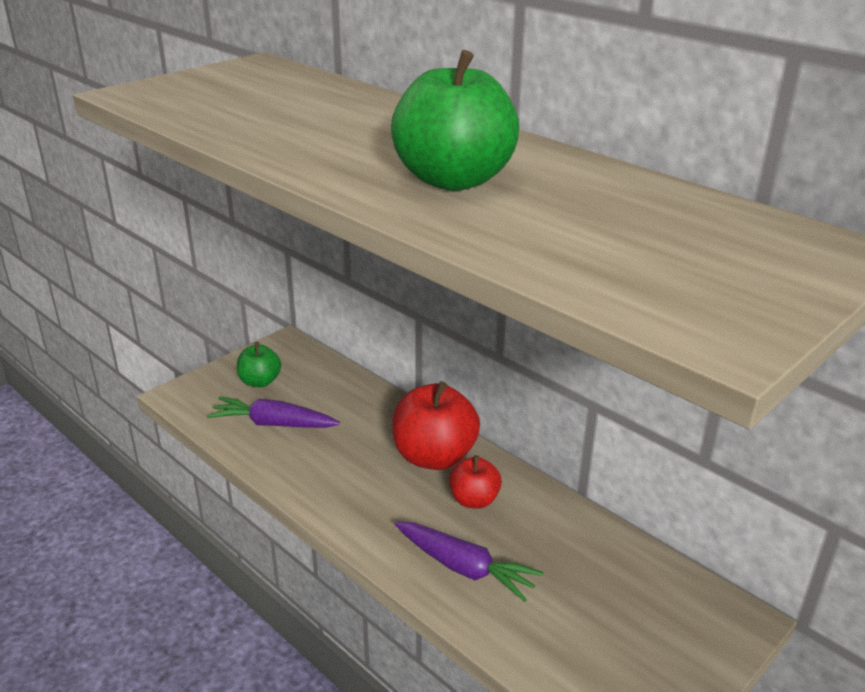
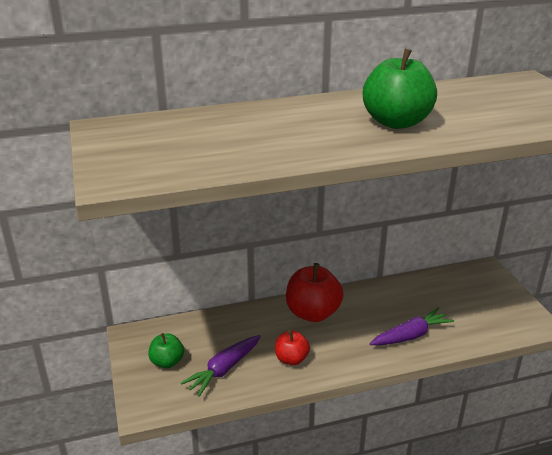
camera: 60 degrees left, 0 degrees up
red apple [449,455,502,509] -> red apple moved to [275,330,310,365]

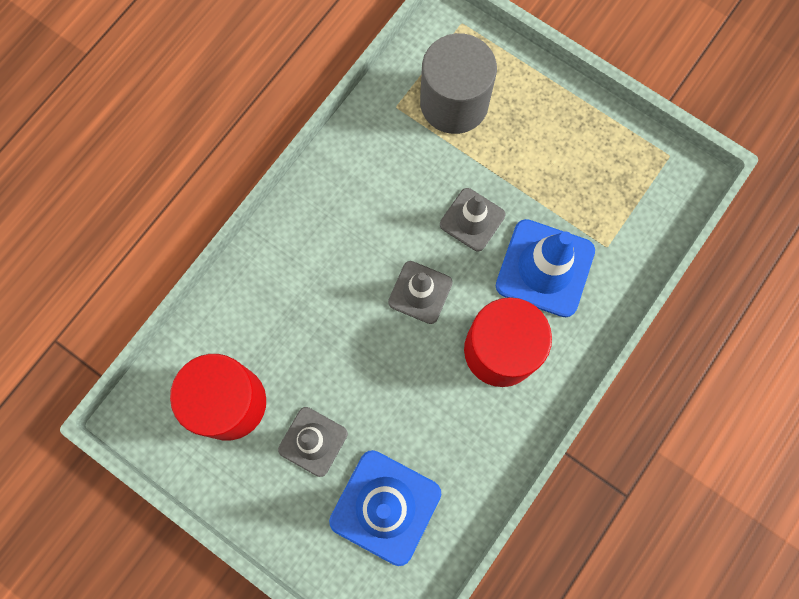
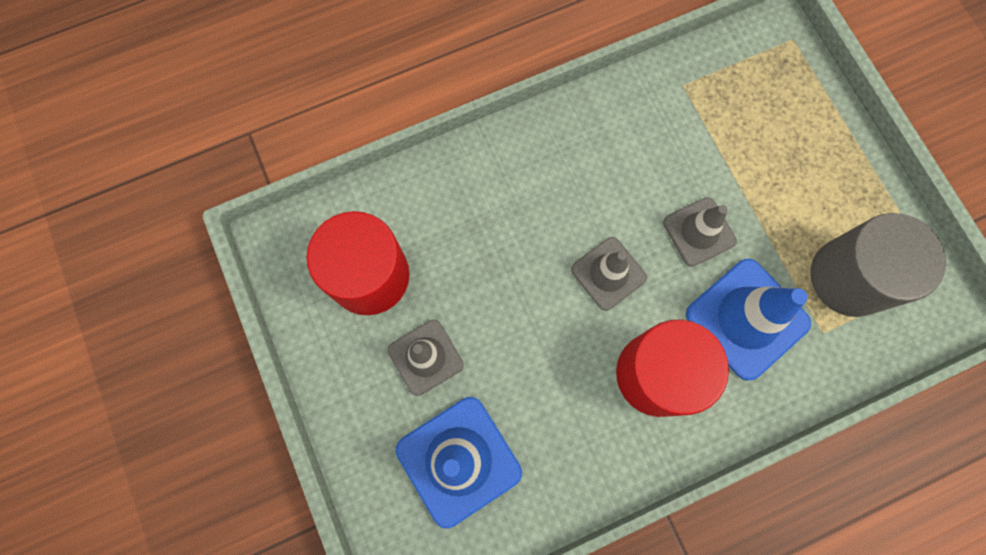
camera: 30 degrees right, 0 degrees up
grey cylinder [420,33,497,134] -> grey cylinder moved to [810,213,946,317]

******************************

* How to complete this task
A reply should hold exactly the lines from the one containing "camera: 30 degrees right, 0 degrees up" through the end of the data above, nothing more.

* Solved problem
camera: 30 degrees right, 0 degrees up
grey cylinder [420,33,497,134] -> grey cylinder moved to [810,213,946,317]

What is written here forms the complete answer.